Work instructions » Your answer should be the exact lines of the data below from the one containing "What was the white" through the one containing "The second view gained the purple"; please include nothing else.
╭─ Entries provided
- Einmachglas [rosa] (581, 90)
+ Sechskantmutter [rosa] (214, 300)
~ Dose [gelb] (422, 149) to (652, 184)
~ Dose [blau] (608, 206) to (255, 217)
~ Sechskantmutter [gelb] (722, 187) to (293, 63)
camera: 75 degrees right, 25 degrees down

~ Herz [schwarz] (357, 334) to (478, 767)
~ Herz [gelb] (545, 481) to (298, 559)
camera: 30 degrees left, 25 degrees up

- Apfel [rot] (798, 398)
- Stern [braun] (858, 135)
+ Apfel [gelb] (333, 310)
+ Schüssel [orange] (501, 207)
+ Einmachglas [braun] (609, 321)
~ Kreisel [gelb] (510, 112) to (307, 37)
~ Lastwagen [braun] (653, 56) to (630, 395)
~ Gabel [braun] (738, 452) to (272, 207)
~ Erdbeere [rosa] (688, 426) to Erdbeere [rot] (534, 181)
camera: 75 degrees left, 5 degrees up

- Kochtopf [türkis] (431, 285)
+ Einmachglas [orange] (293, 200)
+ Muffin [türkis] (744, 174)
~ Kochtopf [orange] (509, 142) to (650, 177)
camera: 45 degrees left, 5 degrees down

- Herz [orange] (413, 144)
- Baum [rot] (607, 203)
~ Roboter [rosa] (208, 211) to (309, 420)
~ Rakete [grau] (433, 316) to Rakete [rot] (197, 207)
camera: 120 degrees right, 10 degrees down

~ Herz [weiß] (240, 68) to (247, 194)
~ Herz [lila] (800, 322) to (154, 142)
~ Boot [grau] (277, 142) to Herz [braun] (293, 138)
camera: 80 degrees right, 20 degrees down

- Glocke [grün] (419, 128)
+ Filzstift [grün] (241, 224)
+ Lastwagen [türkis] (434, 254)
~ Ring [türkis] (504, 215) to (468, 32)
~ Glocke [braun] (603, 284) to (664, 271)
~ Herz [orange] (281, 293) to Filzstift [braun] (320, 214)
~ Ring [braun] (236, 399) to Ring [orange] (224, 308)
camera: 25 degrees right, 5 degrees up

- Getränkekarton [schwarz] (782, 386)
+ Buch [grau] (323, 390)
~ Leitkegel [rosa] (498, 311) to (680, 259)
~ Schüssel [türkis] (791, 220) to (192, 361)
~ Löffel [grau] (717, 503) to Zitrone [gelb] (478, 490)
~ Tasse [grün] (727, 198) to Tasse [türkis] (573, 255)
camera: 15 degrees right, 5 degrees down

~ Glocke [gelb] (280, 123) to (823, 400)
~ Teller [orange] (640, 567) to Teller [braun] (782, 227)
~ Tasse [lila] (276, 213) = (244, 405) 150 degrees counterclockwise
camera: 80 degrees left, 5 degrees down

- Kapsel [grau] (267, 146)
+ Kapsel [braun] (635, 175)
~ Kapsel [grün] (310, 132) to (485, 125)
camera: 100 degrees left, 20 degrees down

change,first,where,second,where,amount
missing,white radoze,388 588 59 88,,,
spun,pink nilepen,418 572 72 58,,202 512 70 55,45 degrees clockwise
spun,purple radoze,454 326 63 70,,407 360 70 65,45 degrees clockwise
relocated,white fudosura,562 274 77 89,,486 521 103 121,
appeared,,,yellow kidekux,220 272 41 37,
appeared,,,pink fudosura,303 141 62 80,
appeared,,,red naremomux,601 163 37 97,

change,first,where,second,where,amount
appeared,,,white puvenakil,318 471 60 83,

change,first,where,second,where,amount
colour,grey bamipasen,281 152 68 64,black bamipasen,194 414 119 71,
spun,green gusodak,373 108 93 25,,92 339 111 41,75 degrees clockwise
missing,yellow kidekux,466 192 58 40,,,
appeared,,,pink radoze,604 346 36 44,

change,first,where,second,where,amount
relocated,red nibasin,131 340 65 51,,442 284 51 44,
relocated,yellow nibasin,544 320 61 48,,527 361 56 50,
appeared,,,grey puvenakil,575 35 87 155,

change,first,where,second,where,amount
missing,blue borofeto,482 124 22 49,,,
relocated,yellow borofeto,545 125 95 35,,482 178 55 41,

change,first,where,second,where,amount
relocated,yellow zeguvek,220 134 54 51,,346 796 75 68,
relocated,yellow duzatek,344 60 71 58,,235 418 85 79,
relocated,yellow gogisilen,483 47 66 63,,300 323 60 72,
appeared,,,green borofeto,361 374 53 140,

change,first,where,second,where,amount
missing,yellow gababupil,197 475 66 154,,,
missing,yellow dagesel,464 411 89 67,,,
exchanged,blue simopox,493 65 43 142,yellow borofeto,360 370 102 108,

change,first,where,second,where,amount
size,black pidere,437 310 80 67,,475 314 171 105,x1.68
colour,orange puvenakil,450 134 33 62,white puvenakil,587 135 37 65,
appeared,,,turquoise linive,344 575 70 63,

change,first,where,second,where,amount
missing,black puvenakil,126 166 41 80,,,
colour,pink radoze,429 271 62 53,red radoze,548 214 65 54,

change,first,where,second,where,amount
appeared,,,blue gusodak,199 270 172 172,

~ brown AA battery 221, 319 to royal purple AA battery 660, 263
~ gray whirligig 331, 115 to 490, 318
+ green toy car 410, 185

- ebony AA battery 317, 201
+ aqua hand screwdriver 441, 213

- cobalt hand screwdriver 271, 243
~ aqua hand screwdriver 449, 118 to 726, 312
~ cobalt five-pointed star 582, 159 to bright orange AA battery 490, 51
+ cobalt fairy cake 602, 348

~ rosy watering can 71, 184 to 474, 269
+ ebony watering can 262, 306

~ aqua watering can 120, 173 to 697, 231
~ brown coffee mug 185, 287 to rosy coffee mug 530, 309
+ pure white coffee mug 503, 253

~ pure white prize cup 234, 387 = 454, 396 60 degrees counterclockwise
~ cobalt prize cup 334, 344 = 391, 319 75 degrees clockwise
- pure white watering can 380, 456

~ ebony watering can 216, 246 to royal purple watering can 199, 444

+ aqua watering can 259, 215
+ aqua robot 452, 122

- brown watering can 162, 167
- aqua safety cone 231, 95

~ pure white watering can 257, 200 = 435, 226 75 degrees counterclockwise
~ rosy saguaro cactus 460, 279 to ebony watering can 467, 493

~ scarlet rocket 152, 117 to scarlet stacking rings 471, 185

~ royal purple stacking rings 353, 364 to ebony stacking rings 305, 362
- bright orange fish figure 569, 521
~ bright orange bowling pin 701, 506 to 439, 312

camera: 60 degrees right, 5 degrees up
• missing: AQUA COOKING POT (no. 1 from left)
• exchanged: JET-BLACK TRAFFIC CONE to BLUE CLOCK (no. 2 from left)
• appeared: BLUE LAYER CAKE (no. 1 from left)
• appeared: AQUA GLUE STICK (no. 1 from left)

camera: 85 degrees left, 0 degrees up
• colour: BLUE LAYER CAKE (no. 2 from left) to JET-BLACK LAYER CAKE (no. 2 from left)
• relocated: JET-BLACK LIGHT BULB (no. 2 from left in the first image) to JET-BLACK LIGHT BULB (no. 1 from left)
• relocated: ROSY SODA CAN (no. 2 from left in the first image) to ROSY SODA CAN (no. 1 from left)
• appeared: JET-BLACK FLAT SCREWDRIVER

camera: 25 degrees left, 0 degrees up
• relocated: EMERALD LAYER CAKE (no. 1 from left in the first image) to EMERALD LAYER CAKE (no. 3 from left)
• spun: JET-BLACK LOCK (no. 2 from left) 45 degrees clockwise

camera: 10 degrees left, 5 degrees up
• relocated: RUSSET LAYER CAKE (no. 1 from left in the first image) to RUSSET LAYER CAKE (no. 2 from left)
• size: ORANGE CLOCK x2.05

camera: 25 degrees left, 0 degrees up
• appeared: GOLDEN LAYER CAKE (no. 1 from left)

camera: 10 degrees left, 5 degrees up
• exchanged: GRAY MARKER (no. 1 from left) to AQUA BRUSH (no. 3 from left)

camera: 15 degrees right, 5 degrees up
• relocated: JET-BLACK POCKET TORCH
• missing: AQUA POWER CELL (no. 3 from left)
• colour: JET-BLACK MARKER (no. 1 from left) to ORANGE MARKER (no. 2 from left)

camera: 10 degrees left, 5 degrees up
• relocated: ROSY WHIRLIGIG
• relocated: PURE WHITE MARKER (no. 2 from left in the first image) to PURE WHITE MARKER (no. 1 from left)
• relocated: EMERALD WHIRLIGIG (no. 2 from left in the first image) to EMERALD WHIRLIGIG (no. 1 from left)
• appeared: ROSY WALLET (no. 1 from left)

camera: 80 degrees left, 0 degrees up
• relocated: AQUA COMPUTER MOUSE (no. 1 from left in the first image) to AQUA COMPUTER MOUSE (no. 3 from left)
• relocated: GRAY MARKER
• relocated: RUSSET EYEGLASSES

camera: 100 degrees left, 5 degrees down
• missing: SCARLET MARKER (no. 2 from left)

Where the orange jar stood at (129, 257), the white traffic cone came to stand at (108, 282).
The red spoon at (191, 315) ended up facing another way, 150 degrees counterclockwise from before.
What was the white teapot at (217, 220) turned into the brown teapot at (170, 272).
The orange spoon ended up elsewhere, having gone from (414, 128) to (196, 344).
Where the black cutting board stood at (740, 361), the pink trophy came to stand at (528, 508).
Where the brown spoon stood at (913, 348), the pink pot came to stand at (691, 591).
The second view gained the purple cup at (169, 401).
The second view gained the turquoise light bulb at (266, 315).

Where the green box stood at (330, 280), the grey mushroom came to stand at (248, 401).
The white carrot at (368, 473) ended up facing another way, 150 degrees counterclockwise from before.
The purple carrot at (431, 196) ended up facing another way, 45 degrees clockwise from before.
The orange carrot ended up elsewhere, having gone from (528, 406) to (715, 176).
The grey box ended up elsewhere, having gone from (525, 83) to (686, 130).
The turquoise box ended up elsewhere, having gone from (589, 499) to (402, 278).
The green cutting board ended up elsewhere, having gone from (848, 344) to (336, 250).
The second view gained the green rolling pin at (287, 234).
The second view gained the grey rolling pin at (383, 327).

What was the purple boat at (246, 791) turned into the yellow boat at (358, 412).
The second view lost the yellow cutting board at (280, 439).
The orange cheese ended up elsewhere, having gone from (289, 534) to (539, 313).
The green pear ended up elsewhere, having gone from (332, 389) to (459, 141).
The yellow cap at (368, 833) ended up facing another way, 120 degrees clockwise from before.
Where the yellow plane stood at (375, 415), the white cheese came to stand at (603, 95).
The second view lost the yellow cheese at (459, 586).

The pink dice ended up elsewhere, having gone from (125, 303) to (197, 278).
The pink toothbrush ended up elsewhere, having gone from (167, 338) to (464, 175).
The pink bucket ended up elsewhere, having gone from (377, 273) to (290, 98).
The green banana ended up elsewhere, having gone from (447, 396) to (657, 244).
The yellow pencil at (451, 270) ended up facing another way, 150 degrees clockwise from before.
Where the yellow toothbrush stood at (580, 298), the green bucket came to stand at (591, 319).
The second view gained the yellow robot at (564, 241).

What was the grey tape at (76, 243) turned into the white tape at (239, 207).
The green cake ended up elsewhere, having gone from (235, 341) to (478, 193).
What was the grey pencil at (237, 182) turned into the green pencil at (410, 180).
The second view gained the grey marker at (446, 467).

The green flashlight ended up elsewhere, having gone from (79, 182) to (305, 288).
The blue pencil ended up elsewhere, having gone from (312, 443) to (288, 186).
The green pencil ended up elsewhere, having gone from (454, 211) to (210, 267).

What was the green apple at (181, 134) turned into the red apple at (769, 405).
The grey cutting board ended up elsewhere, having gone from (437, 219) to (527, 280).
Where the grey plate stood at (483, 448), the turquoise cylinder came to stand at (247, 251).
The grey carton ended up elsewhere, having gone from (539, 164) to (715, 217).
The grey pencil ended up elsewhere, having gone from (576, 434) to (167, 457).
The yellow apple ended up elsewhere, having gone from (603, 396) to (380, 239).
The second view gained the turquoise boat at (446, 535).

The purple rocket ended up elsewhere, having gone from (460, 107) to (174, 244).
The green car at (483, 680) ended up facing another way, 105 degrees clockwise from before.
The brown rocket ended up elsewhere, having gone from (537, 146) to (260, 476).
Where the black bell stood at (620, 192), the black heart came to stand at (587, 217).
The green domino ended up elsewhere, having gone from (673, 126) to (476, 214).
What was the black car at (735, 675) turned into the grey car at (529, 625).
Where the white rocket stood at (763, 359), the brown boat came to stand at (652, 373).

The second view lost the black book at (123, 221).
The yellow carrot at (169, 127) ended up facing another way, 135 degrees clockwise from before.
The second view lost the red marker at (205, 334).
╰─
Response area »
What was the white teapot at (217, 220) turned into the brown teapot at (170, 272).
The orange spoon ended up elsewhere, having gone from (414, 128) to (196, 344).
Where the black cutting board stood at (740, 361), the pink trophy came to stand at (528, 508).
Where the brown spoon stood at (913, 348), the pink pot came to stand at (691, 591).
The second view gained the purple cup at (169, 401).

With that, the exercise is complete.